- Input data:
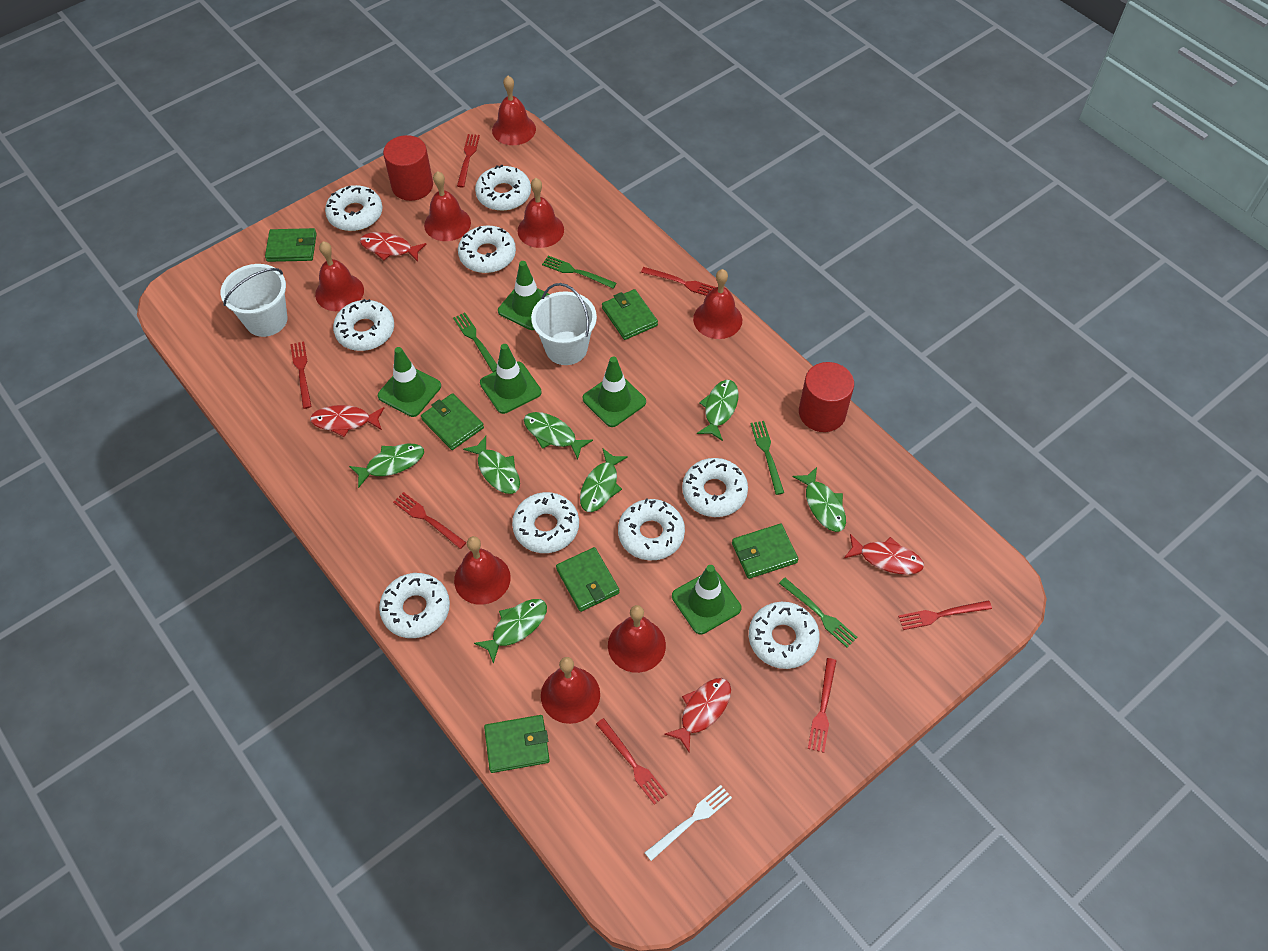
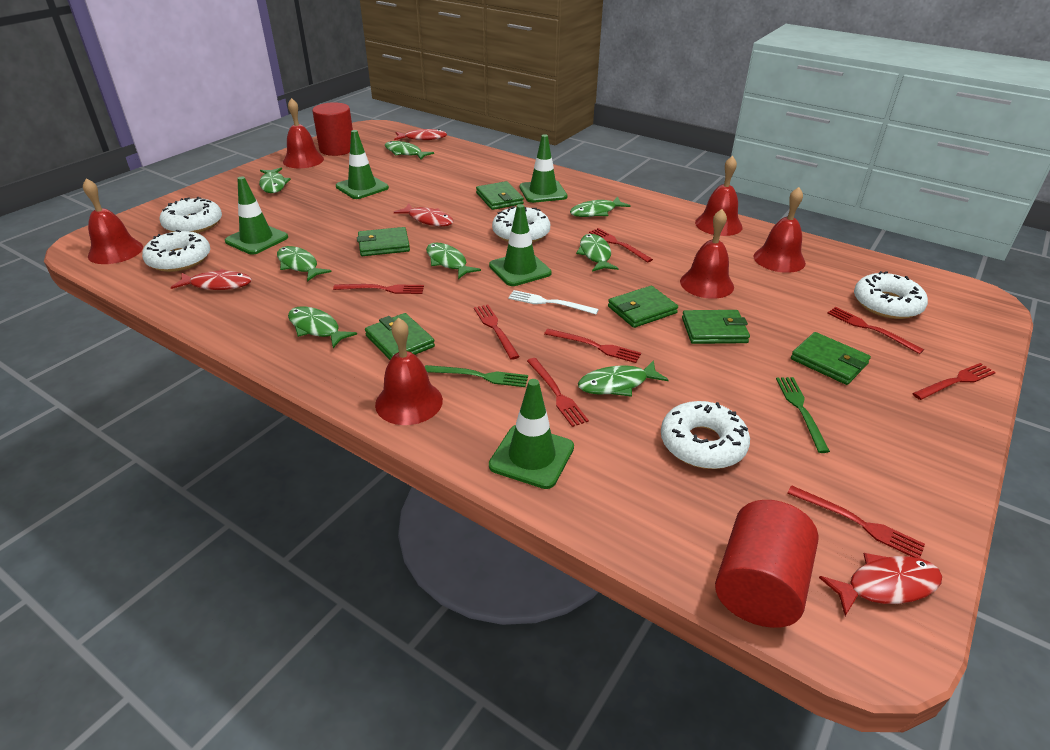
green fish: 7 -> 8
green fork: 4 -> 2
red bell: 8 -> 6
red fork: 7 -> 8
white bucket: 2 -> 0
white donut: 9 -> 5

- Task prompt:
Could each line of the data be written out exactly, with no pictures included?

- Task output:
green fish: 7 -> 8
green fork: 4 -> 2
red bell: 8 -> 6
red fork: 7 -> 8
white bucket: 2 -> 0
white donut: 9 -> 5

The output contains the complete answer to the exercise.